> **TASK**
Give the number of lines in the entries below that hold "AGND", with no accompanying words.

> **DATA UNDER STUDY**
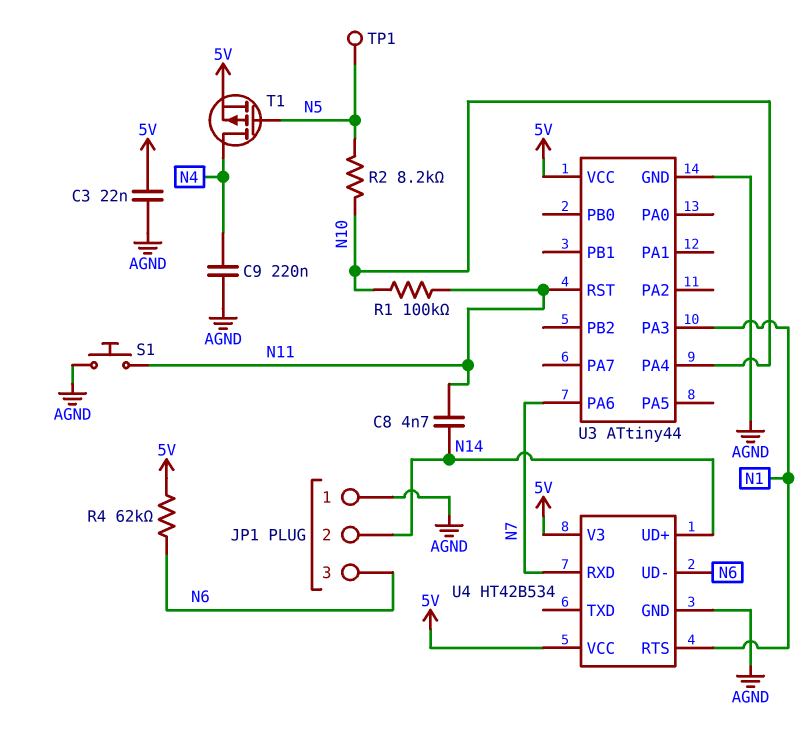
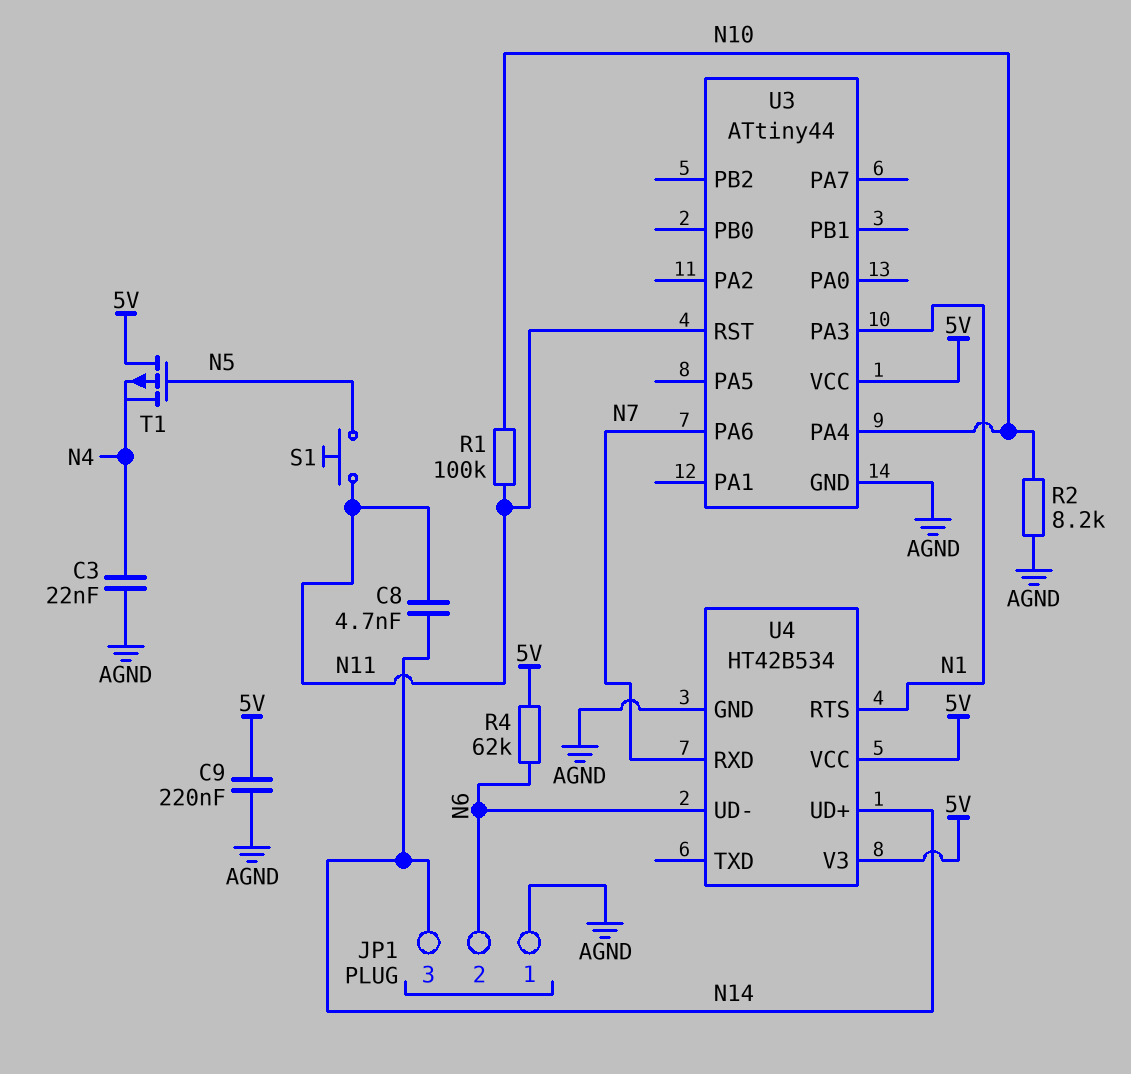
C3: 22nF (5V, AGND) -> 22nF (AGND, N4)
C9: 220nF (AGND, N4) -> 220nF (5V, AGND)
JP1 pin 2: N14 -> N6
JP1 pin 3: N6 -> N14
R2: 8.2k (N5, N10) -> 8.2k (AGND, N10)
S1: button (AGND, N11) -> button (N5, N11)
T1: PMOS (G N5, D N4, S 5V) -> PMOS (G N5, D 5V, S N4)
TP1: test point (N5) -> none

> **TASK RESPONSE**
4